◆ **REQUEST**:
When a line below contains the word "plate", it counts toward the total; give that total and nothing besides.

◆ **RAW DATA**:
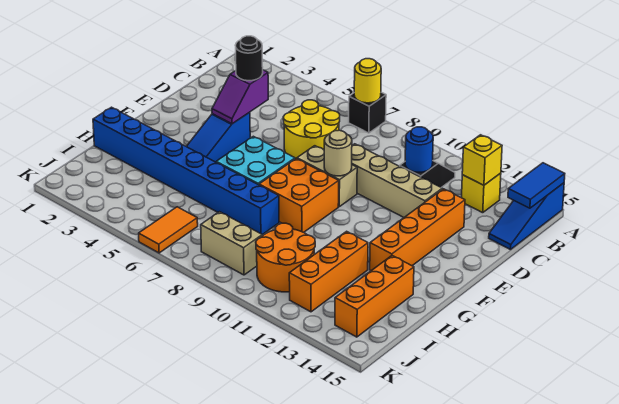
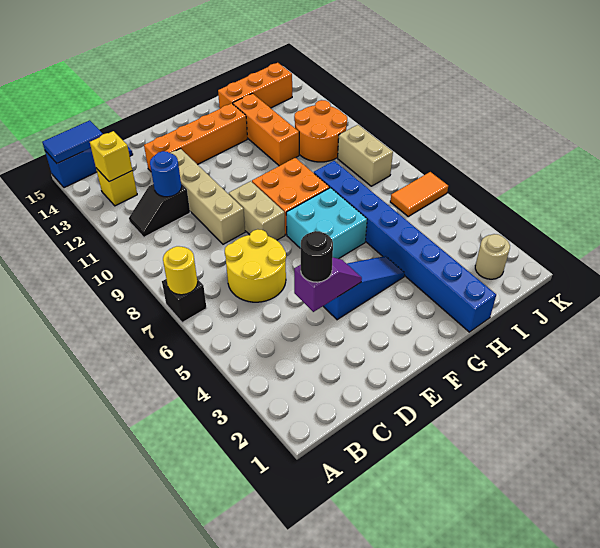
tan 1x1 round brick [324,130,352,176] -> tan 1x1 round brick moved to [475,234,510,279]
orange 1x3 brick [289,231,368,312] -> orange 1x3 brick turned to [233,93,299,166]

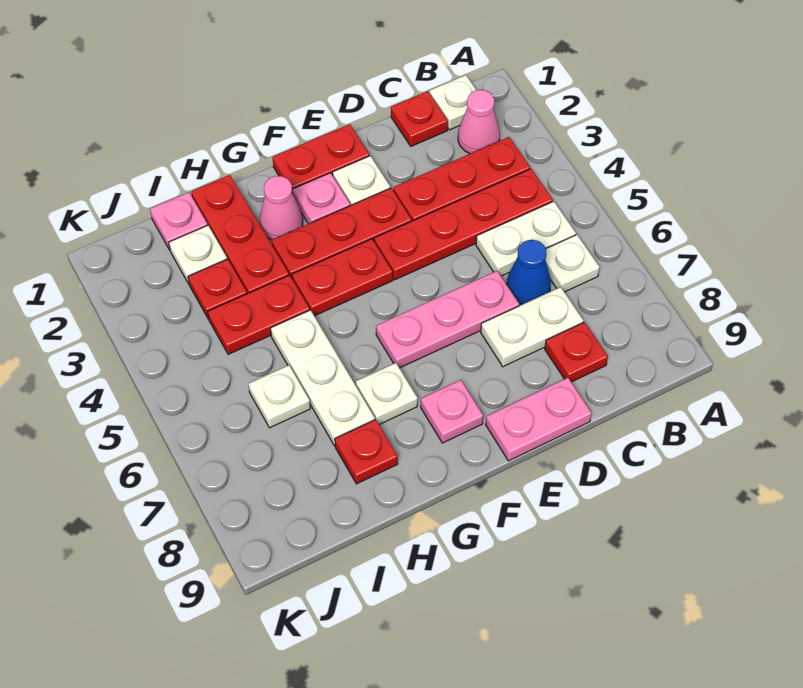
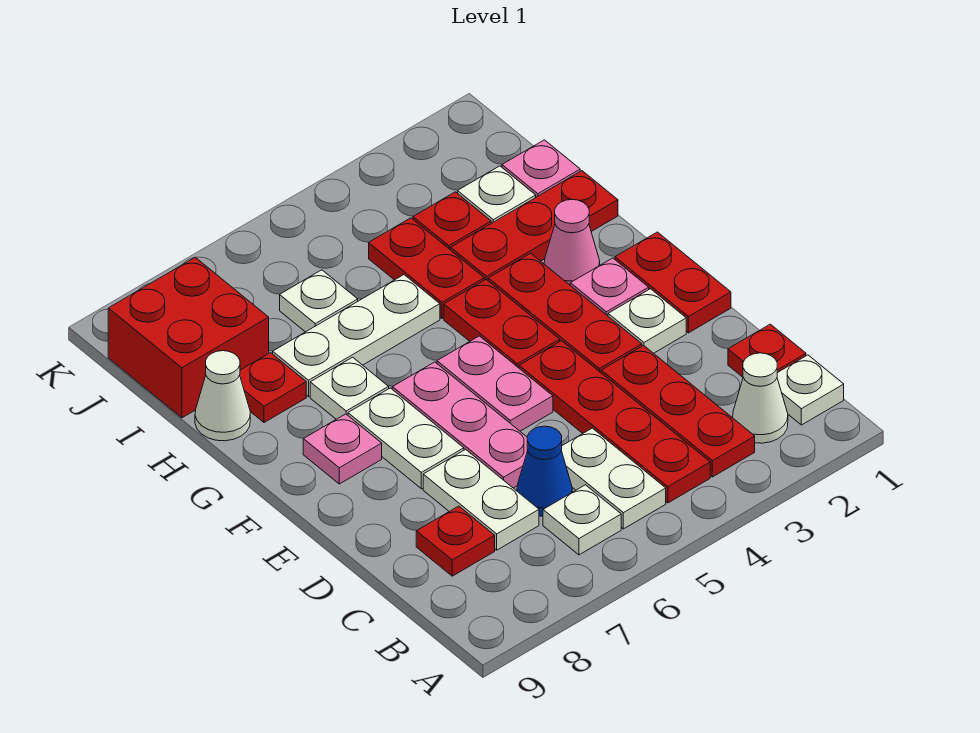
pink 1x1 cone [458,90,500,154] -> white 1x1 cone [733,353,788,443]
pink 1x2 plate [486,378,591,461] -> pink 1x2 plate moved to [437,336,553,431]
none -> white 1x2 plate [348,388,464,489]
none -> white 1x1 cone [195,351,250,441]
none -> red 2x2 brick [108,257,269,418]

◆ **ANSWER BELOW**:
2